═══ DATASET EXTRACT ═══
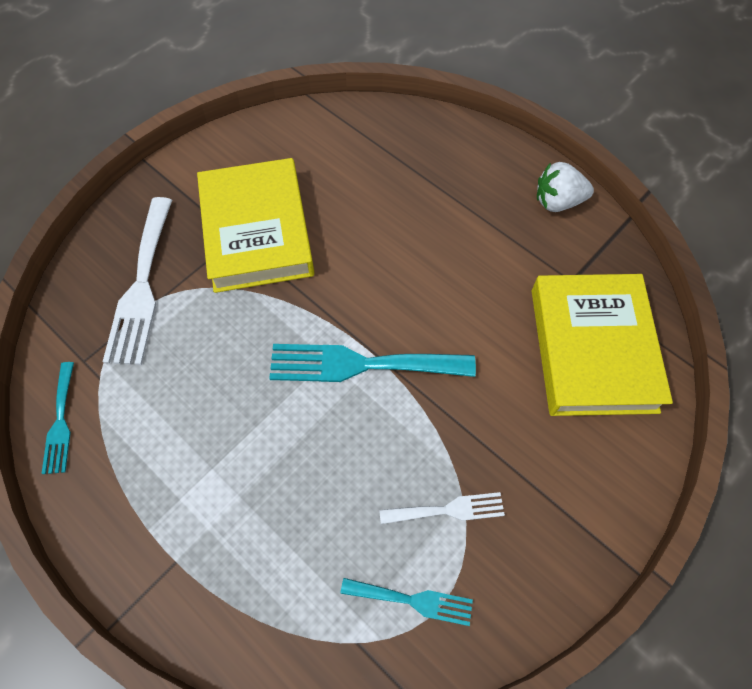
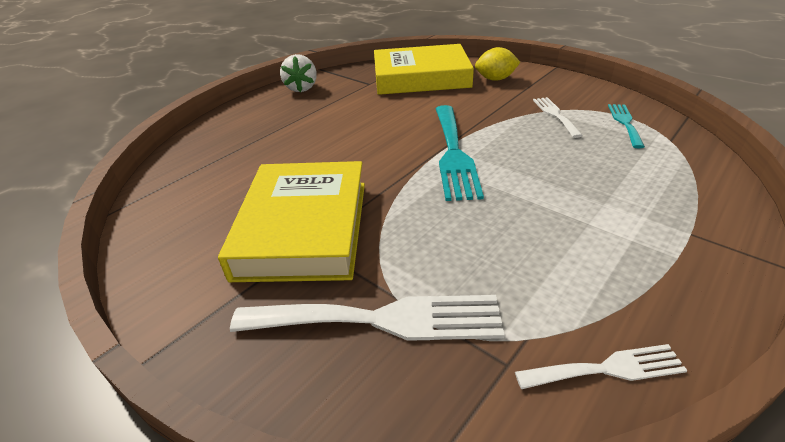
camera: 90 degrees left, 25 degrees down
(60, 422) = (606, 369): turquoise fork -> white fork
(257, 231) = (304, 228): yellow book -> yellow book turned 75 degrees counterclockwise
(581, 456) = (495, 79): none -> yellow lemon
═══
• _WHAT YOU ARE ASKED TO DO_:
Checking the material above line by line, count those that include the string "degrees". Give the number alone.

• _REPLY TO THE TASK_:
2